» **PROBLEM DETAILS**:
When copying the listing below, skip every picture and keep each word as it stands.

- - - -

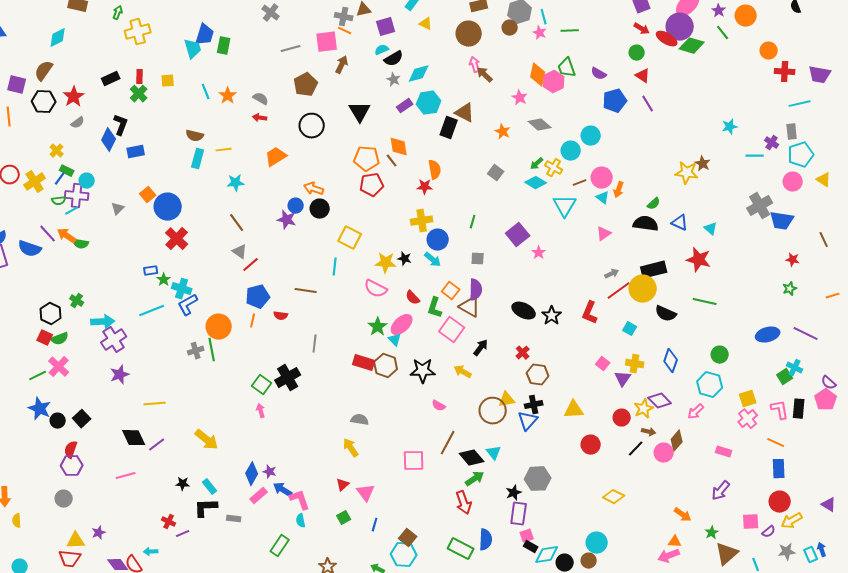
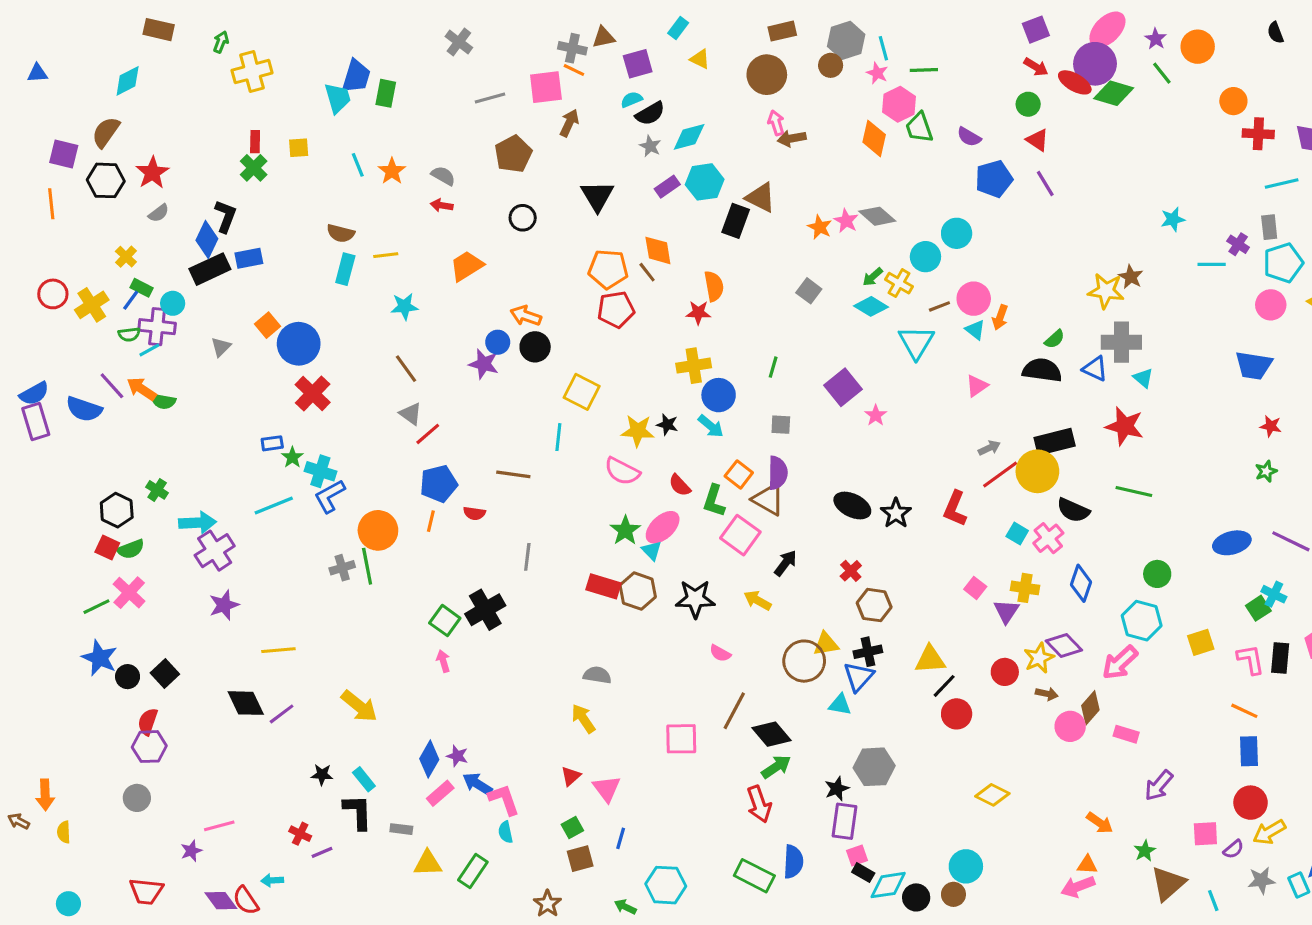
brown arrow: (485, 75) -> (792, 138), turned -54
black rectangle: (111, 79) -> (210, 269), moved, size x1.4
pink hexagon: (554, 82) -> (899, 104), moved
pink star: (520, 98) -> (846, 221), moved
black circle: (312, 126) -> (523, 218), size x0.7
gray cross: (760, 206) -> (1121, 342), moved, turned 30
pink arrow: (696, 412) -> (1120, 663), size x1.4
pink cross: (748, 419) -> (1048, 538), moved
black line: (636, 449) -> (944, 686), moved
pink rectangle: (724, 452) -> (1126, 734), moved
cyan triangle: (494, 453) -> (840, 705), moved, turned -42
pink line: (126, 476) -> (219, 826), moved
black L-shape: (206, 508) -> (358, 812), turned 90
brown square: (408, 538) -> (580, 859), moved, turned 36
yellow triangle: (76, 541) -> (428, 863), moved

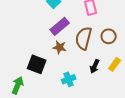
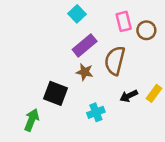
brown circle: (109, 36) -> (146, 30), moved
black arrow: (95, 66) -> (129, 96), turned 40

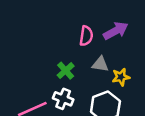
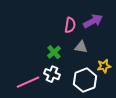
yellow star: (121, 77) -> (104, 66), moved

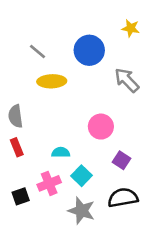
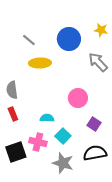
yellow star: (131, 28) -> (101, 30), moved
pink cross: (49, 183) -> (38, 142), turned 36
black square: (21, 196) -> (16, 152), size x1.5

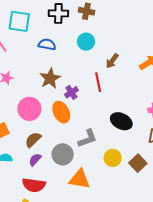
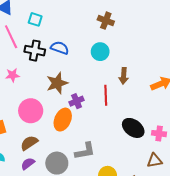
black cross: (58, 13) -> (35, 51), moved
cyan square: (19, 21) -> (35, 19), size x0.6
brown arrow: (112, 61) -> (124, 76), turned -42
orange ellipse: (61, 112) -> (63, 120), turned 40
black ellipse: (121, 121) -> (133, 128), moved

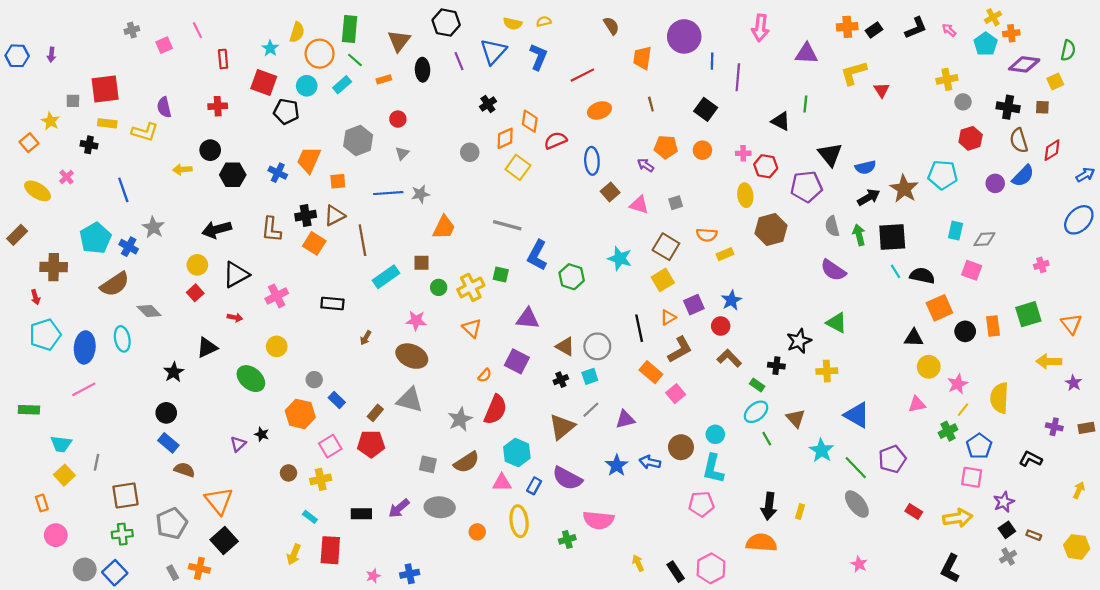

- - - -

» **FINISHED EXERCISE**:
brown arrow: (485, 75) -> (792, 138), turned -54
black rectangle: (111, 79) -> (210, 269), moved, size x1.4
pink hexagon: (554, 82) -> (899, 104), moved
pink star: (520, 98) -> (846, 221), moved
black circle: (312, 126) -> (523, 218), size x0.7
gray cross: (760, 206) -> (1121, 342), moved, turned 30
pink arrow: (696, 412) -> (1120, 663), size x1.4
pink cross: (748, 419) -> (1048, 538), moved
black line: (636, 449) -> (944, 686), moved
pink rectangle: (724, 452) -> (1126, 734), moved
cyan triangle: (494, 453) -> (840, 705), moved, turned -42
pink line: (126, 476) -> (219, 826), moved
black L-shape: (206, 508) -> (358, 812), turned 90
brown square: (408, 538) -> (580, 859), moved, turned 36
yellow triangle: (76, 541) -> (428, 863), moved

brown circle: (109, 36) -> (146, 30), moved
black arrow: (95, 66) -> (129, 96), turned 40

yellow star: (121, 77) -> (104, 66), moved

yellow star: (131, 28) -> (101, 30), moved
pink cross: (49, 183) -> (38, 142), turned 36
black square: (21, 196) -> (16, 152), size x1.5

black cross: (58, 13) -> (35, 51), moved
cyan square: (19, 21) -> (35, 19), size x0.6
brown arrow: (112, 61) -> (124, 76), turned -42
orange ellipse: (61, 112) -> (63, 120), turned 40
black ellipse: (121, 121) -> (133, 128), moved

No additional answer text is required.